Every line of the material is to be quoted verbatim, minus the pictures.

INPUT MATERIAL:
= = = = = = =

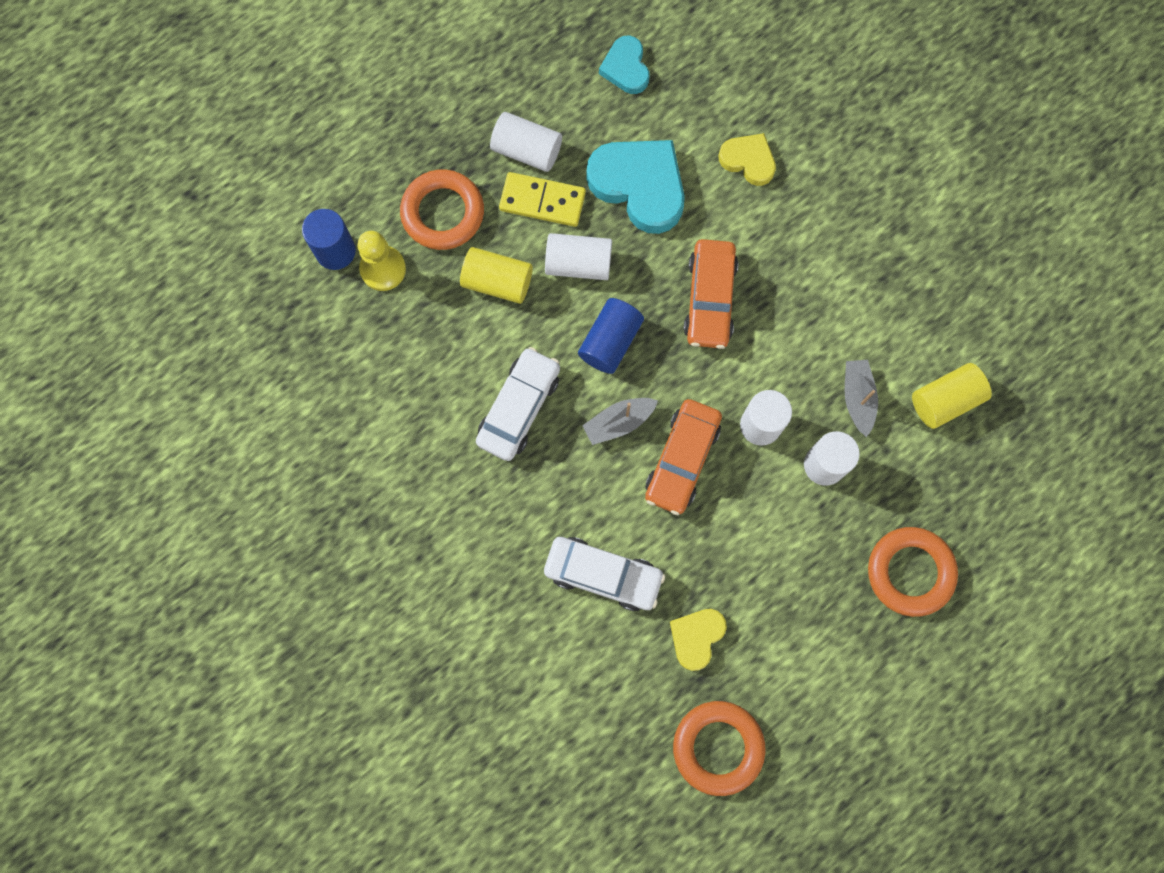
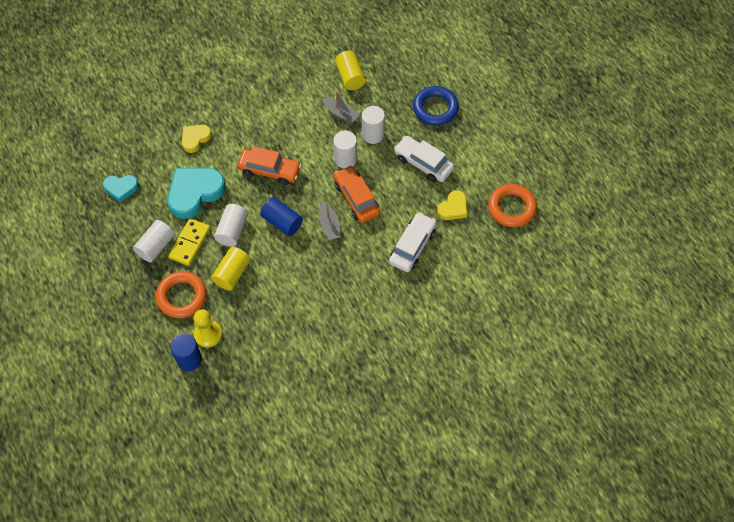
camera: 80 degrees left, 15 degrees down
(519, 408) = (310, 273): white car -> white car (423, 163)
(682, 459) = (356, 198): orange car -> orange car turned 150 degrees counterclockwise
(696, 637) = (453, 208): yellow heart -> yellow heart turned 90 degrees counterclockwise
(857, 398) = (341, 114): grey boat -> grey boat turned 150 degrees counterclockwise
(910, 572) = (435, 108): orange ring -> blue ring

= = = = = = =

WRITTEN ANSWER:
camera: 80 degrees left, 15 degrees down
(519, 408) = (310, 273): white car -> white car (423, 163)
(682, 459) = (356, 198): orange car -> orange car turned 150 degrees counterclockwise
(696, 637) = (453, 208): yellow heart -> yellow heart turned 90 degrees counterclockwise
(857, 398) = (341, 114): grey boat -> grey boat turned 150 degrees counterclockwise
(910, 572) = (435, 108): orange ring -> blue ring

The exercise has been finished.